• **Required task**:
Return the rows from the line that contains "Year [52, 20]" through the line that contains "Return (x, y)", both included, copied exactly as they stand.

• **Working data**:
[start]

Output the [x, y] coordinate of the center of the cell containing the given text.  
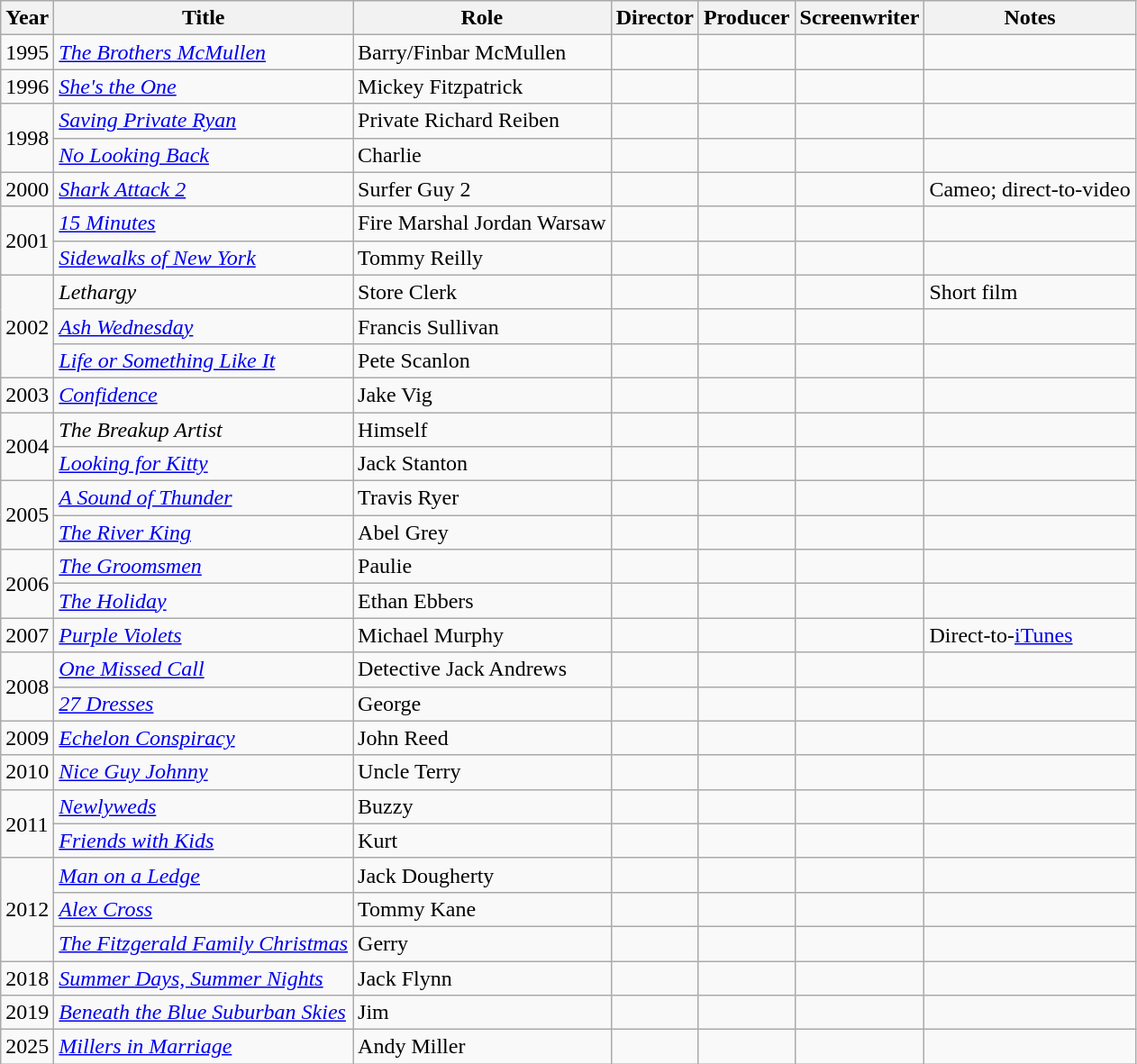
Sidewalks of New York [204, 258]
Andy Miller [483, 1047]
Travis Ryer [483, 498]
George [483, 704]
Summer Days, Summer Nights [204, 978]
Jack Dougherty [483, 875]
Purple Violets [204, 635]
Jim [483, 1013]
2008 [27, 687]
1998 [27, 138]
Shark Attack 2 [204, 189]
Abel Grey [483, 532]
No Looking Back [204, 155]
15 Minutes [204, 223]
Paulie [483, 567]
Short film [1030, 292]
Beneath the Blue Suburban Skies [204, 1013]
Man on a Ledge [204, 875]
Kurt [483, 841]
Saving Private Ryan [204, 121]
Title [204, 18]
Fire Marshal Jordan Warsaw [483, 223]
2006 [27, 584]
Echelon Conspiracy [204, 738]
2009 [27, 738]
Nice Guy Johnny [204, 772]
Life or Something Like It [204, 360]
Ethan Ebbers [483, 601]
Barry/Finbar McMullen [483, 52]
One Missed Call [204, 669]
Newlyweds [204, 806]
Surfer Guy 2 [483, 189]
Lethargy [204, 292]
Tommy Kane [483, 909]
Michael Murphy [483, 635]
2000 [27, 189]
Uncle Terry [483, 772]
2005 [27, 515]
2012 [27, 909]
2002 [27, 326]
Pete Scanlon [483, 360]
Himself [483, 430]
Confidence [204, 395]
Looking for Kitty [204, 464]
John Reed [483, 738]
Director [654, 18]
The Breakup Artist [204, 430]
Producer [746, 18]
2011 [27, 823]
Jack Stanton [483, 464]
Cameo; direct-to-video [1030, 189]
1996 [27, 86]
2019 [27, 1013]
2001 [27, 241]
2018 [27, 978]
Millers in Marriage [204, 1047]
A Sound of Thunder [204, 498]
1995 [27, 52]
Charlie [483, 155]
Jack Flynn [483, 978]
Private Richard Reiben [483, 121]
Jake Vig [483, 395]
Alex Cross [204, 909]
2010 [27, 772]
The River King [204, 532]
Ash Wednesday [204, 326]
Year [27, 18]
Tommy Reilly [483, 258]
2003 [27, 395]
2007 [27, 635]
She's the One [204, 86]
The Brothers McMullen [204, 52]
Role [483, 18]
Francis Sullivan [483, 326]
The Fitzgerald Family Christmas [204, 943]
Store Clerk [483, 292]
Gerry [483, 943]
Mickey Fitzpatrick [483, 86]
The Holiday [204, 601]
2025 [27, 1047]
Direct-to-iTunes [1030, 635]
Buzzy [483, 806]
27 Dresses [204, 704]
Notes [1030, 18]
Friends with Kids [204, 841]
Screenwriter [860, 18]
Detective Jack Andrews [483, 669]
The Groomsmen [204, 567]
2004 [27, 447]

[end]
[start]

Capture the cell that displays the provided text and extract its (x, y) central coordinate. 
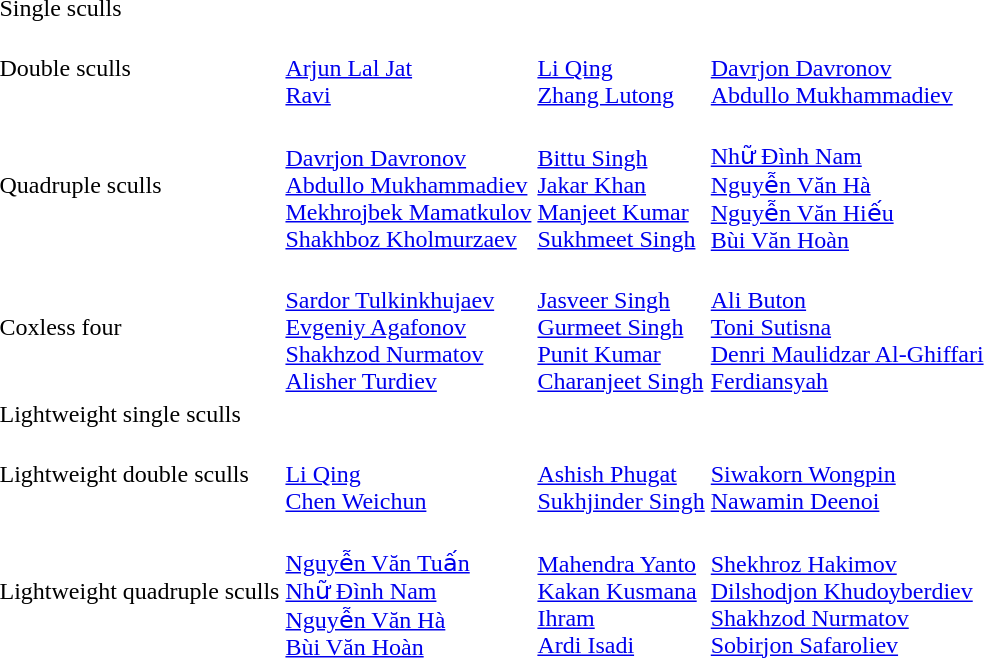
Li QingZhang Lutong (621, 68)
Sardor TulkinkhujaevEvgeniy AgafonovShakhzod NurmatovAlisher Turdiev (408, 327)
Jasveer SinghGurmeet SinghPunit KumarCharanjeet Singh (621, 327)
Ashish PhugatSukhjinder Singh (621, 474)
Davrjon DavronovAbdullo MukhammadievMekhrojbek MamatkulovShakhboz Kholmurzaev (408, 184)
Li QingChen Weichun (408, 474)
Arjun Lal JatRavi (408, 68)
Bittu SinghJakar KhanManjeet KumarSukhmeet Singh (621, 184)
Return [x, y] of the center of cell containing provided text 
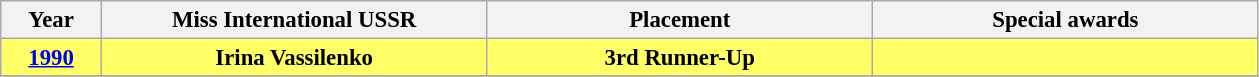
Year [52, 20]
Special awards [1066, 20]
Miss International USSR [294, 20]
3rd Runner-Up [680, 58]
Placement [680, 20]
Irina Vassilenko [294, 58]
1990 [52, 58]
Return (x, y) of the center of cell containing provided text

[end]

• **Output of the exercise**:
Year [52, 20]
Special awards [1066, 20]
Miss International USSR [294, 20]
3rd Runner-Up [680, 58]
Placement [680, 20]
Irina Vassilenko [294, 58]
1990 [52, 58]
Return (x, y) of the center of cell containing provided text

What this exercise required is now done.